Recorded information =>

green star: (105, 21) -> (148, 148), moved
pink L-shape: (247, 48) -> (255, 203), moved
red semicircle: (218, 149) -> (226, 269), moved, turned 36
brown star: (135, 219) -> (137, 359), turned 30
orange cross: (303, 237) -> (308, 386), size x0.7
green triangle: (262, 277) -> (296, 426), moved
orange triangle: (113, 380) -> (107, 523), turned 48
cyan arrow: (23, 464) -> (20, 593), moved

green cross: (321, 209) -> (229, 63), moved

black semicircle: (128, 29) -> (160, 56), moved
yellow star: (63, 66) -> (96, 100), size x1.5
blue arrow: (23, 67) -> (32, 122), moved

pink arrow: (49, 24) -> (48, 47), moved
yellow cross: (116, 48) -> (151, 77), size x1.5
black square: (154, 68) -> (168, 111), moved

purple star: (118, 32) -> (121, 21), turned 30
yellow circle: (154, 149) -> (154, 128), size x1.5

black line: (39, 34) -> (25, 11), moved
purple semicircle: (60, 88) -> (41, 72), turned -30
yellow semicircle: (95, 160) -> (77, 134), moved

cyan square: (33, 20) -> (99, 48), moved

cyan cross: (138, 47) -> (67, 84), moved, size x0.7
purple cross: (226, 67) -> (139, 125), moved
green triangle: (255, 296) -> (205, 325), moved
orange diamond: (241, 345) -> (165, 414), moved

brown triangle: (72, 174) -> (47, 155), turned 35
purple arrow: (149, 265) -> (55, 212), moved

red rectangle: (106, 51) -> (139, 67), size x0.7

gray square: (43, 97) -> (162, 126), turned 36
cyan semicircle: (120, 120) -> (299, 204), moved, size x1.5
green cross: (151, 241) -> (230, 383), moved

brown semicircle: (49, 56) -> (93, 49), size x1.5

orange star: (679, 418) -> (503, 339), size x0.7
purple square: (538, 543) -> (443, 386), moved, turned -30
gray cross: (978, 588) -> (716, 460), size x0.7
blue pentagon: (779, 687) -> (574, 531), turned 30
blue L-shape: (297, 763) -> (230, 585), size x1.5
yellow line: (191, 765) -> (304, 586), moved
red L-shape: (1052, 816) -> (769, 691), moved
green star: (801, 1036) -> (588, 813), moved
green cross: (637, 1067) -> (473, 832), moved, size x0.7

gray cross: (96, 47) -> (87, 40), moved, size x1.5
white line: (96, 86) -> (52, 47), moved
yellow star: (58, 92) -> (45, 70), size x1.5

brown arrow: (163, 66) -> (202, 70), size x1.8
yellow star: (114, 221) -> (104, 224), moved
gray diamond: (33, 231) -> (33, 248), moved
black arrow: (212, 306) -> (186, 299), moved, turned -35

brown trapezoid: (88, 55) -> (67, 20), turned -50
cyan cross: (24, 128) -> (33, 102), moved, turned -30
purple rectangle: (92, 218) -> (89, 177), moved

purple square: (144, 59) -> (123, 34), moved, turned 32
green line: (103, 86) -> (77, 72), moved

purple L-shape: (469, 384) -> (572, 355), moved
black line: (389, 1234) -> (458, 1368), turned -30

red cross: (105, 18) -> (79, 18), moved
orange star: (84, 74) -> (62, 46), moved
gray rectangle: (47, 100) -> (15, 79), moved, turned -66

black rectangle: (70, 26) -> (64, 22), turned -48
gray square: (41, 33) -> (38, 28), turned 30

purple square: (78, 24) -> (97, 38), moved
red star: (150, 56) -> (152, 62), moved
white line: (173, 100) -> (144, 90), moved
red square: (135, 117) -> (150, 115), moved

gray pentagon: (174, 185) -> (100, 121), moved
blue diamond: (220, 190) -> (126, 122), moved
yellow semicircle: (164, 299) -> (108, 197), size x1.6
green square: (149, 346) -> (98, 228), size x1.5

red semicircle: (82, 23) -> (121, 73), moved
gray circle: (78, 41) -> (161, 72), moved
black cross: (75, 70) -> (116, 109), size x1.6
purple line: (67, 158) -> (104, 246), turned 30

Goal of the exercise =>
Could the entries above be output once more, exactly as they are?

Your response =>
green star: (105, 21) -> (148, 148), moved
pink L-shape: (247, 48) -> (255, 203), moved
red semicircle: (218, 149) -> (226, 269), moved, turned 36
brown star: (135, 219) -> (137, 359), turned 30
orange cross: (303, 237) -> (308, 386), size x0.7
green triangle: (262, 277) -> (296, 426), moved
orange triangle: (113, 380) -> (107, 523), turned 48
cyan arrow: (23, 464) -> (20, 593), moved

green cross: (321, 209) -> (229, 63), moved

black semicircle: (128, 29) -> (160, 56), moved
yellow star: (63, 66) -> (96, 100), size x1.5
blue arrow: (23, 67) -> (32, 122), moved

pink arrow: (49, 24) -> (48, 47), moved
yellow cross: (116, 48) -> (151, 77), size x1.5
black square: (154, 68) -> (168, 111), moved

purple star: (118, 32) -> (121, 21), turned 30
yellow circle: (154, 149) -> (154, 128), size x1.5

black line: (39, 34) -> (25, 11), moved
purple semicircle: (60, 88) -> (41, 72), turned -30
yellow semicircle: (95, 160) -> (77, 134), moved

cyan square: (33, 20) -> (99, 48), moved

cyan cross: (138, 47) -> (67, 84), moved, size x0.7
purple cross: (226, 67) -> (139, 125), moved
green triangle: (255, 296) -> (205, 325), moved
orange diamond: (241, 345) -> (165, 414), moved

brown triangle: (72, 174) -> (47, 155), turned 35
purple arrow: (149, 265) -> (55, 212), moved

red rectangle: (106, 51) -> (139, 67), size x0.7

gray square: (43, 97) -> (162, 126), turned 36
cyan semicircle: (120, 120) -> (299, 204), moved, size x1.5
green cross: (151, 241) -> (230, 383), moved

brown semicircle: (49, 56) -> (93, 49), size x1.5

orange star: (679, 418) -> (503, 339), size x0.7
purple square: (538, 543) -> (443, 386), moved, turned -30
gray cross: (978, 588) -> (716, 460), size x0.7
blue pentagon: (779, 687) -> (574, 531), turned 30
blue L-shape: (297, 763) -> (230, 585), size x1.5
yellow line: (191, 765) -> (304, 586), moved
red L-shape: (1052, 816) -> (769, 691), moved
green star: (801, 1036) -> (588, 813), moved
green cross: (637, 1067) -> (473, 832), moved, size x0.7

gray cross: (96, 47) -> (87, 40), moved, size x1.5
white line: (96, 86) -> (52, 47), moved
yellow star: (58, 92) -> (45, 70), size x1.5

brown arrow: (163, 66) -> (202, 70), size x1.8
yellow star: (114, 221) -> (104, 224), moved
gray diamond: (33, 231) -> (33, 248), moved
black arrow: (212, 306) -> (186, 299), moved, turned -35

brown trapezoid: (88, 55) -> (67, 20), turned -50
cyan cross: (24, 128) -> (33, 102), moved, turned -30
purple rectangle: (92, 218) -> (89, 177), moved

purple square: (144, 59) -> (123, 34), moved, turned 32
green line: (103, 86) -> (77, 72), moved

purple L-shape: (469, 384) -> (572, 355), moved
black line: (389, 1234) -> (458, 1368), turned -30

red cross: (105, 18) -> (79, 18), moved
orange star: (84, 74) -> (62, 46), moved
gray rectangle: (47, 100) -> (15, 79), moved, turned -66

black rectangle: (70, 26) -> (64, 22), turned -48
gray square: (41, 33) -> (38, 28), turned 30

purple square: (78, 24) -> (97, 38), moved
red star: (150, 56) -> (152, 62), moved
white line: (173, 100) -> (144, 90), moved
red square: (135, 117) -> (150, 115), moved

gray pentagon: (174, 185) -> (100, 121), moved
blue diamond: (220, 190) -> (126, 122), moved
yellow semicircle: (164, 299) -> (108, 197), size x1.6
green square: (149, 346) -> (98, 228), size x1.5

red semicircle: (82, 23) -> (121, 73), moved
gray circle: (78, 41) -> (161, 72), moved
black cross: (75, 70) -> (116, 109), size x1.6
purple line: (67, 158) -> (104, 246), turned 30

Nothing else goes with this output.